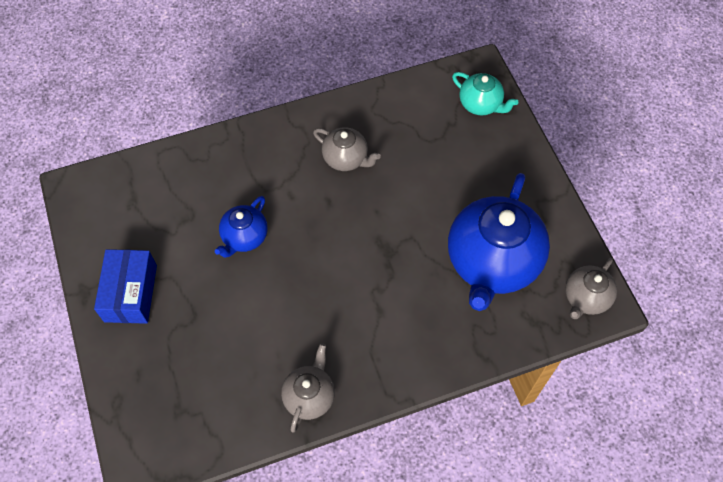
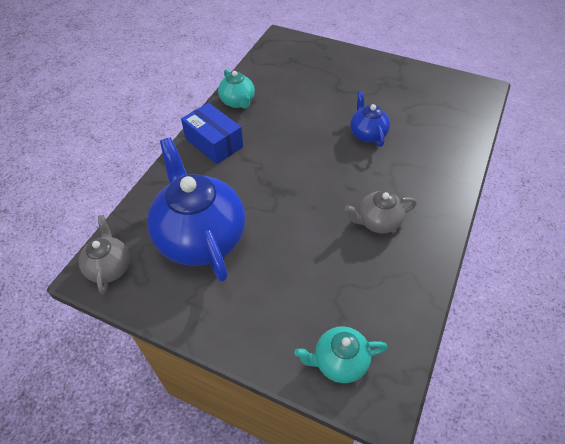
camera: 135 degrees right, 10 degrees down
(131, 293) = (380, 75): blue box -> blue box (214, 143)
(309, 396) = (238, 102): grey teapot -> turquoise teapot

▶ [WORK INSTRUCTIONS]
Send back the listing exactly as it stands. Do not include the pictures.

▶ [SOLUTION TO THE PROBLEM]
camera: 135 degrees right, 10 degrees down
(131, 293) = (380, 75): blue box -> blue box (214, 143)
(309, 396) = (238, 102): grey teapot -> turquoise teapot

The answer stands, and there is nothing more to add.